***** MATERIAL PROVIDED

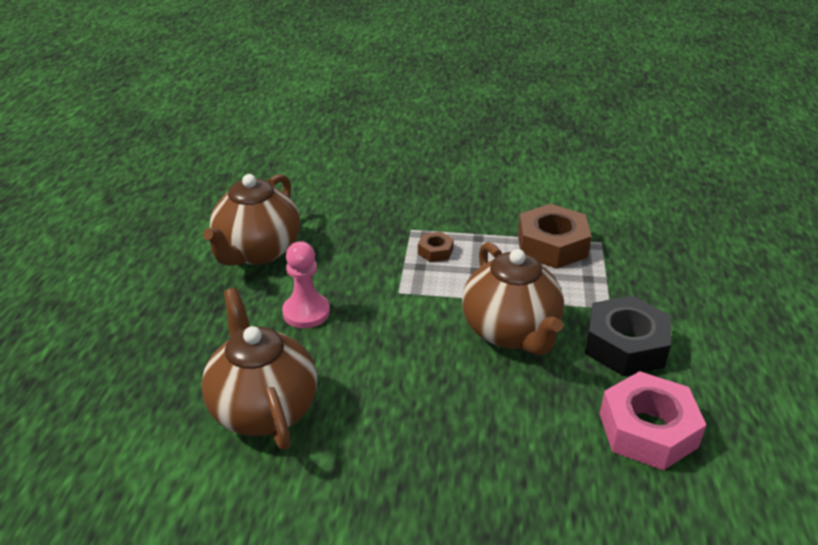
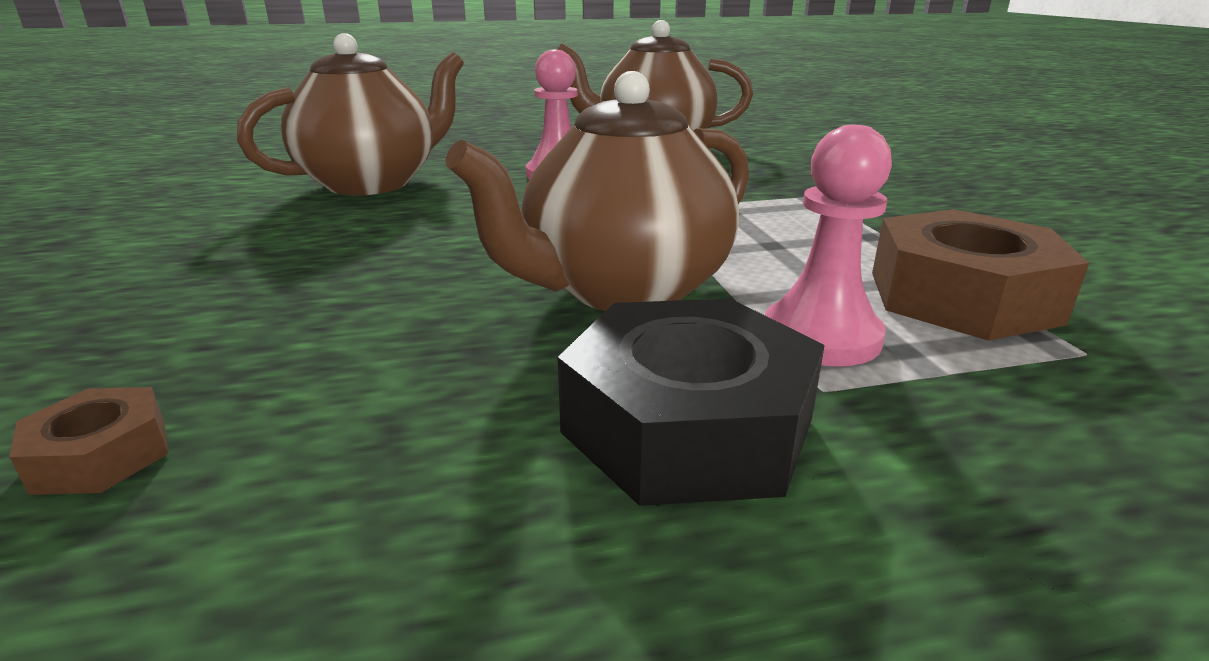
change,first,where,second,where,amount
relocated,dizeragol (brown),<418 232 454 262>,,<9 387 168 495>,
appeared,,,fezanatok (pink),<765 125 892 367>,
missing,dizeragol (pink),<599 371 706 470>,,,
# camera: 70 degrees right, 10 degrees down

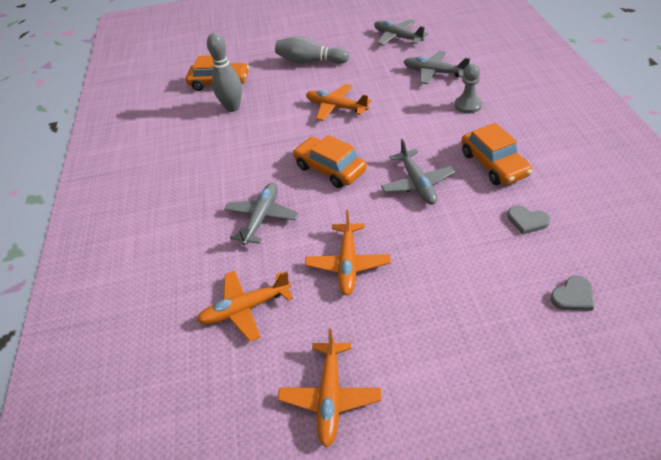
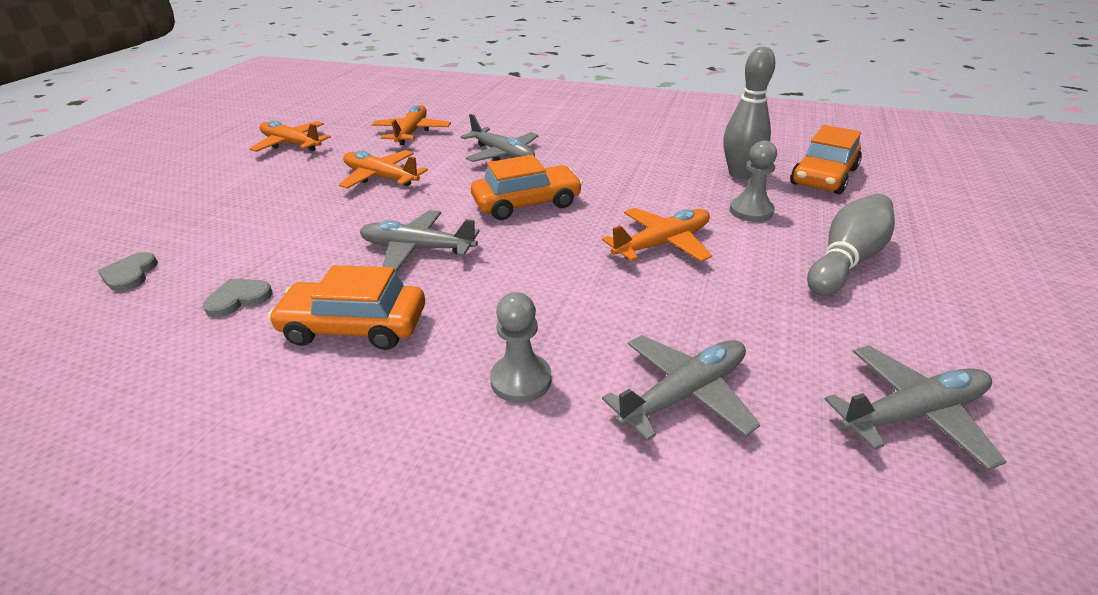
change,first,where,second,where,amount
appeared,,,fezanatok (grey),<730 140 777 222>,
# camera: 115 degrees right, 10 degrees down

**********

EXERCISE BRIEF |
Display every line of the listing that contains the string "dizeragol".

TASK SOLUTION |
relocated,dizeragol (brown),<418 232 454 262>,,<9 387 168 495>,
missing,dizeragol (pink),<599 371 706 470>,,,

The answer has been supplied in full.